*Work instruction*:
Your answer must be the exact lines below, starting with the line with "building: none -> [377,73,435,141]" and going on through the line with "building: none -> [58,280,102,319]", both included, with no pictures.

[Building box mappings]
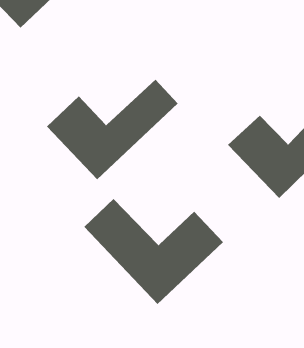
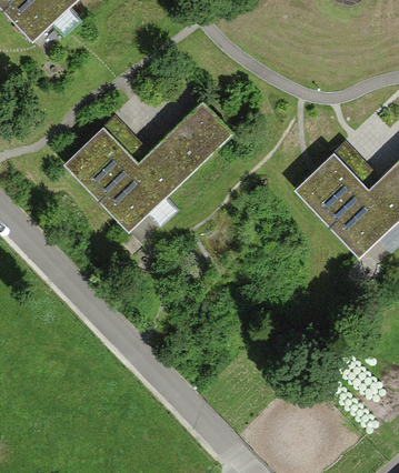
building: [84,198,224,305] -> none

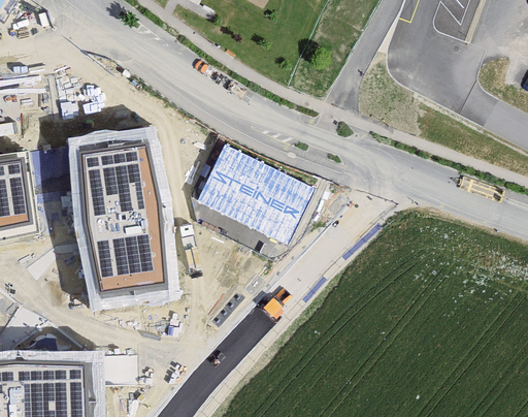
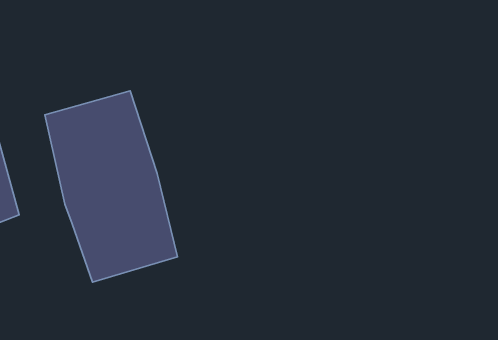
building: [184,138,311,258] -> none

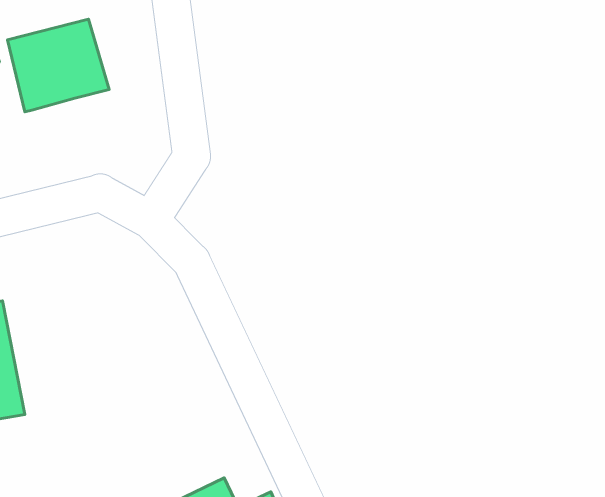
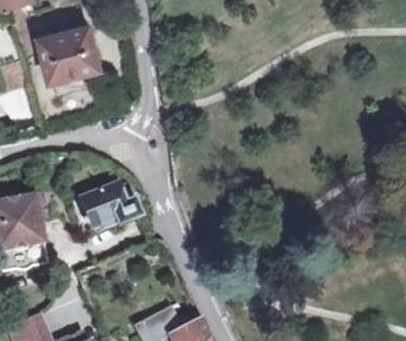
building: none -> [82,182,140,225]

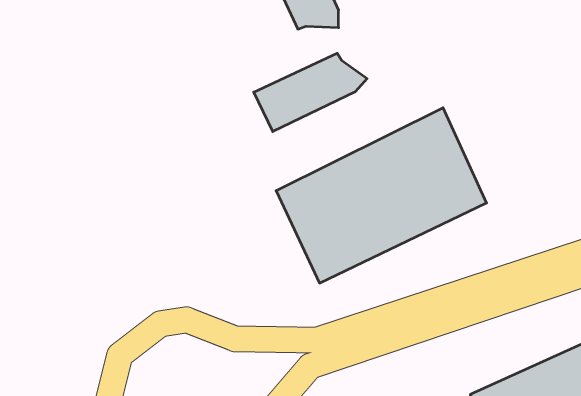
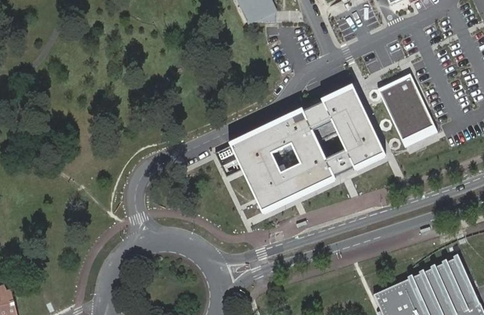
building: [254,53,367,132] -> none
building: none -> [377,73,435,141]

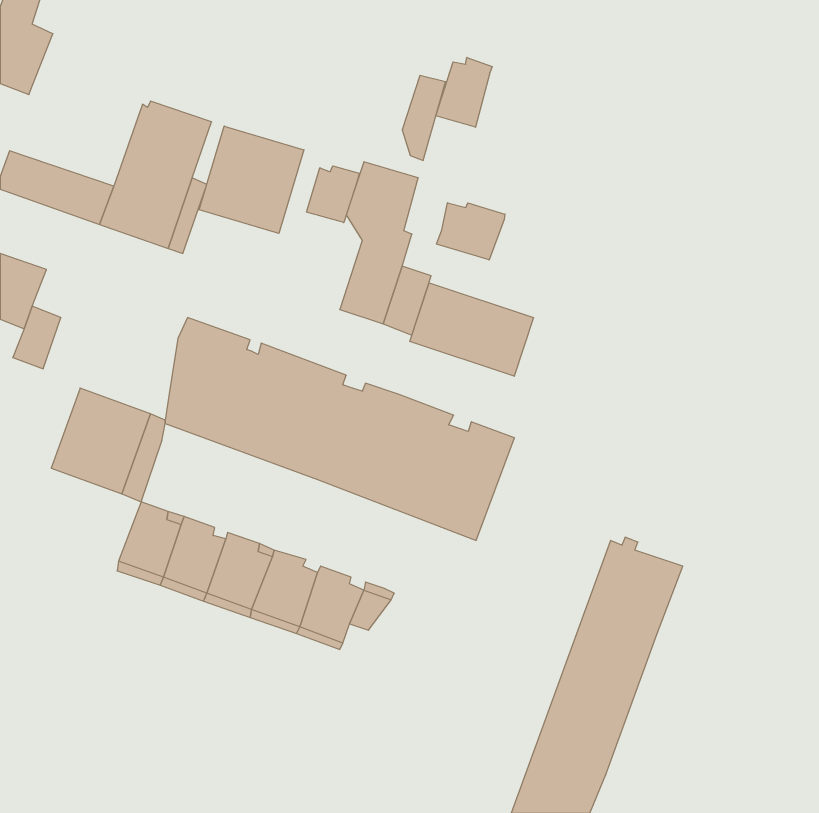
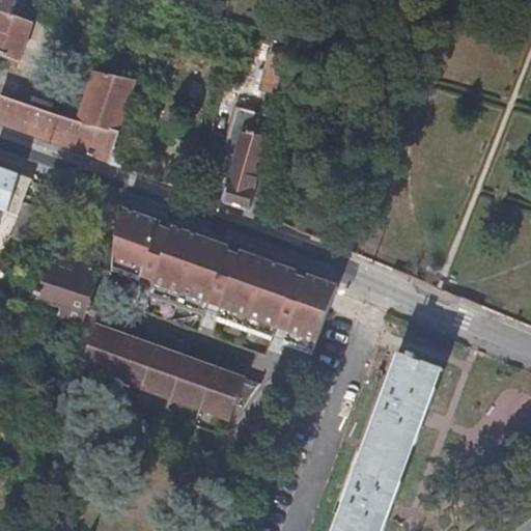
building: [436,57,492,127] -> none
building: [199,126,304,233] -> none
building: [307,166,359,223] -> none
building: [437,203,505,260] -> none
building: [410,283,533,376] -> none

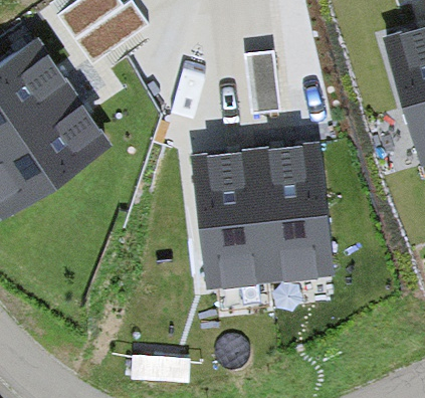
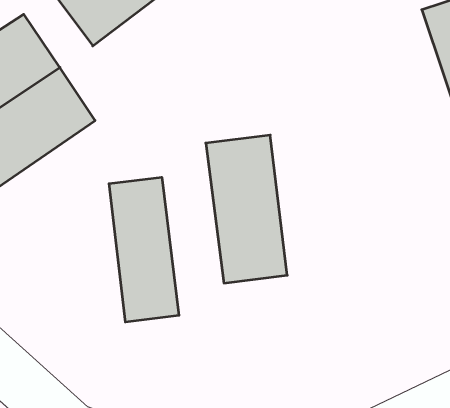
building: [258,145,331,276] -> none
building: none -> [109,177,179,322]

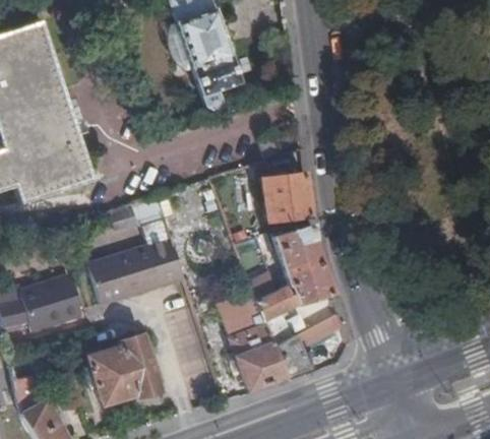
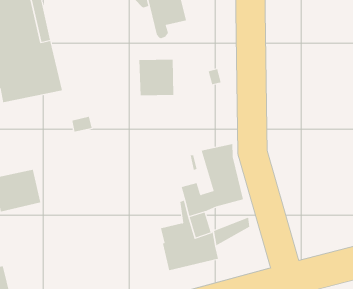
building: [260,171,308,220] -> [138,59,174,96]
building: [88,222,184,309] -> none
building: [220,292,257,336] -> none
building: [86,334,160,403] -> none

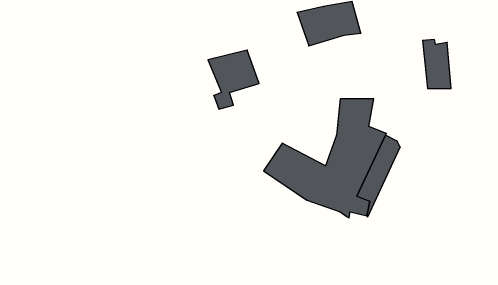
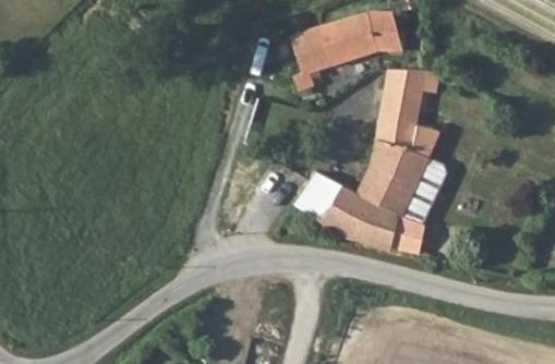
building: [423,40,451,89] -> [379,65,411,120]
building: [208,50,259,109] -> [288,24,345,89]

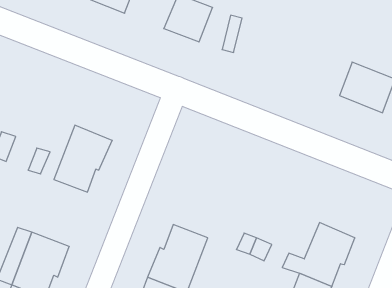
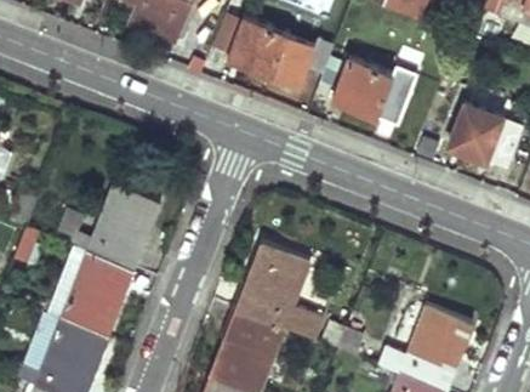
building: none -> [334,57,420,125]
building: none -> [240,242,319,339]
building: none -> [61,252,131,337]

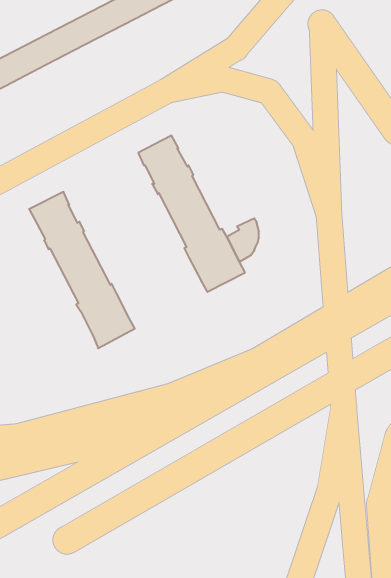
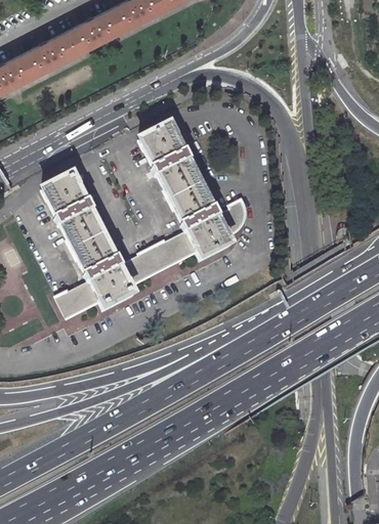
building: none -> [123,232,199,287]
building: none -> [58,280,102,319]

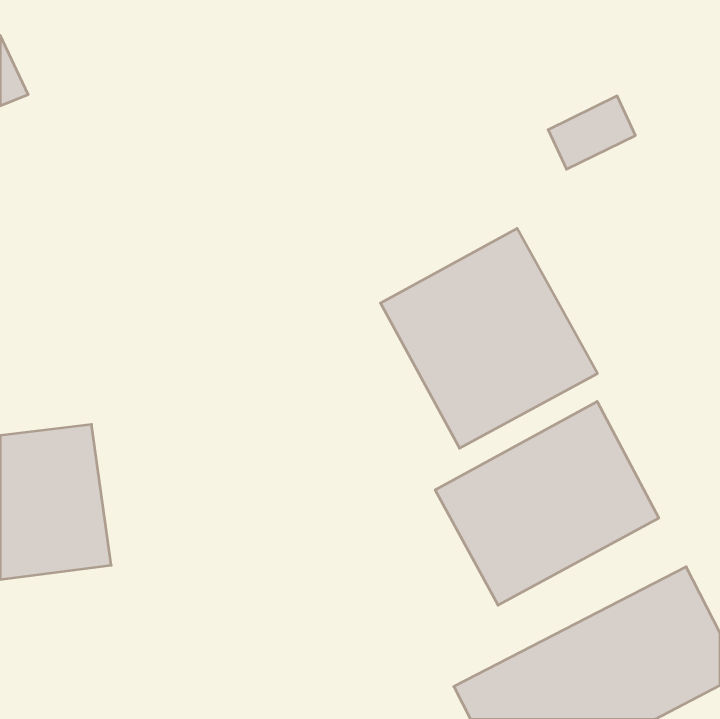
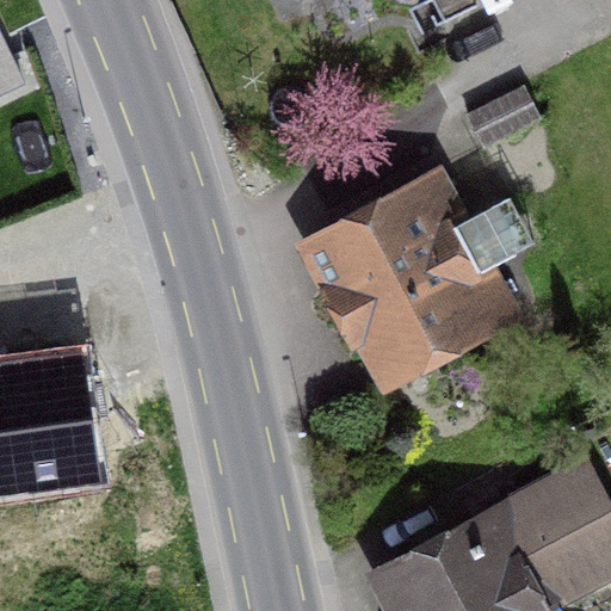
building: [435,401,659,605] -> none

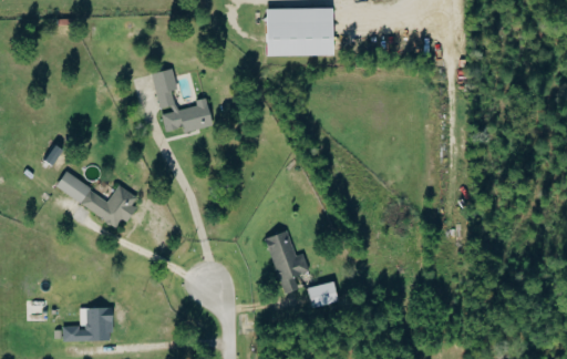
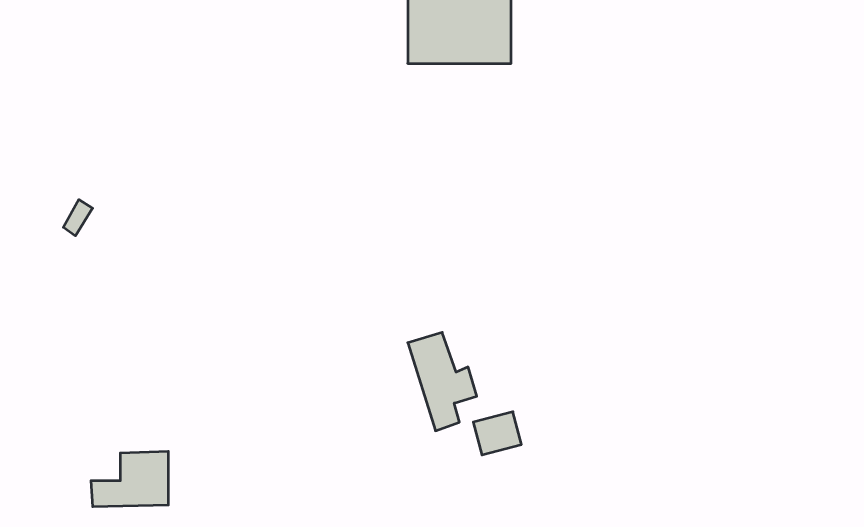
building: [152,69,212,132] -> none
building: [55,171,138,228] -> none

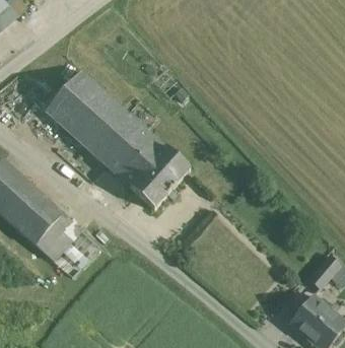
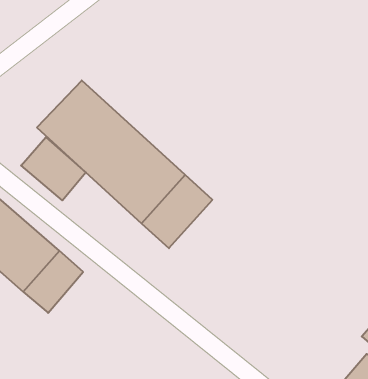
building: none -> [21,137,86,200]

*Completed task*:
building: none -> [377,73,435,141]

building: [436,57,492,127] -> none
building: [199,126,304,233] -> none
building: [307,166,359,223] -> none
building: [437,203,505,260] -> none
building: [410,283,533,376] -> none

building: [258,145,331,276] -> none
building: none -> [109,177,179,322]

building: [260,171,308,220] -> [138,59,174,96]
building: [88,222,184,309] -> none
building: [220,292,257,336] -> none
building: [86,334,160,403] -> none

building: [423,40,451,89] -> [379,65,411,120]
building: [208,50,259,109] -> [288,24,345,89]

building: none -> [334,57,420,125]
building: none -> [240,242,319,339]
building: none -> [61,252,131,337]

building: none -> [123,232,199,287]
building: none -> [58,280,102,319]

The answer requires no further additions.